WHAT YOU WILL DO » Rewrite the entries from the line containing "The image size is (960, 540). In" through the line containing "(B) B is further", changing "birthday cake" to "gift box" and leaving everything else as it is.
** Opening DATA EXCERPTS block **
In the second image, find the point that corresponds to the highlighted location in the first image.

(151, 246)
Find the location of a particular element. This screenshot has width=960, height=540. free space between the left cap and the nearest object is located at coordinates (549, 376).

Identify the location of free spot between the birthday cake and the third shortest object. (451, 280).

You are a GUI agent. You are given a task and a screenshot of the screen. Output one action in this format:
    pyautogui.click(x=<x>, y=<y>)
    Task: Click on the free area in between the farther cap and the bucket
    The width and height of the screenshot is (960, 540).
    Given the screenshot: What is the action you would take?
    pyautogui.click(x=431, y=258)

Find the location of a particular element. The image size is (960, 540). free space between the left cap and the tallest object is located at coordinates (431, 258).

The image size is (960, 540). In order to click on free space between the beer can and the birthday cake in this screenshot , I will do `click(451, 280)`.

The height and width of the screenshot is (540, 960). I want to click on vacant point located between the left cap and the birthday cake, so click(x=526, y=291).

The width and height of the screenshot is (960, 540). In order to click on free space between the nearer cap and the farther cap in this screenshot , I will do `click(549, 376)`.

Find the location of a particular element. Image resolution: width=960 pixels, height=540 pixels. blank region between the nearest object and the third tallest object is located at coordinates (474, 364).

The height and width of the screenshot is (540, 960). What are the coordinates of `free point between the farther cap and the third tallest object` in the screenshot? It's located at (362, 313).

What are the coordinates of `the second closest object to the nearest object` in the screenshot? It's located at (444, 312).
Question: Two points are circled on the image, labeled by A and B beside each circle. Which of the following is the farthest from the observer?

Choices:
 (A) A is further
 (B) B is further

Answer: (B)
** Closing DATA EXCERPTS block **
** Opening DATA EXCERPTS block **
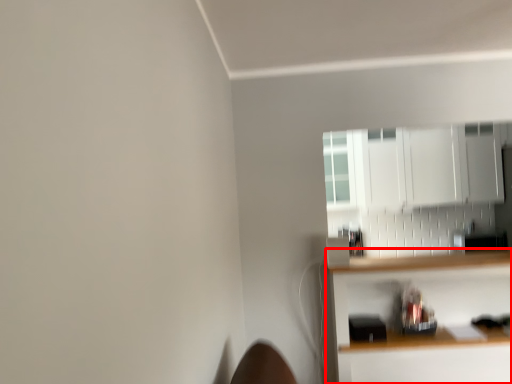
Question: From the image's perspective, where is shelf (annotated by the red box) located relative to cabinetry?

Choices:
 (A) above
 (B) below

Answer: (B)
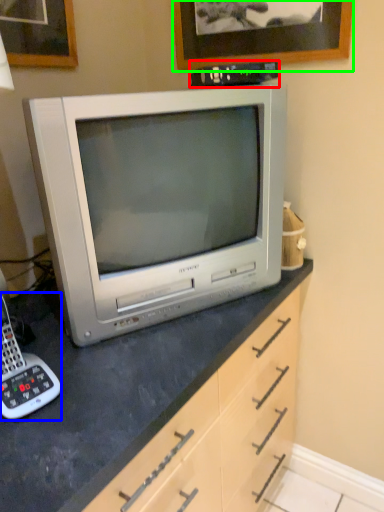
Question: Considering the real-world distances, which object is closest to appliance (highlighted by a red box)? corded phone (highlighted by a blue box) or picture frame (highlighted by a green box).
** Closing DATA EXCERPTS block **
RESPONSE AREA »
The image size is (960, 540). In order to click on free space between the beer can and the gift box in this screenshot , I will do `click(451, 280)`.

The height and width of the screenshot is (540, 960). I want to click on vacant point located between the left cap and the gift box, so click(x=526, y=291).

The width and height of the screenshot is (960, 540). In order to click on free space between the nearer cap and the farther cap in this screenshot , I will do `click(549, 376)`.

Find the location of a particular element. Image resolution: width=960 pixels, height=540 pixels. blank region between the nearest object and the third tallest object is located at coordinates (474, 364).

The height and width of the screenshot is (540, 960). What are the coordinates of `free point between the farther cap and the third tallest object` in the screenshot? It's located at (362, 313).

What are the coordinates of `the second closest object to the nearest object` in the screenshot? It's located at (444, 312).
Question: Two points are circled on the image, labeled by A and B beside each circle. Which of the following is the farthest from the observer?

Choices:
 (A) A is further
 (B) B is further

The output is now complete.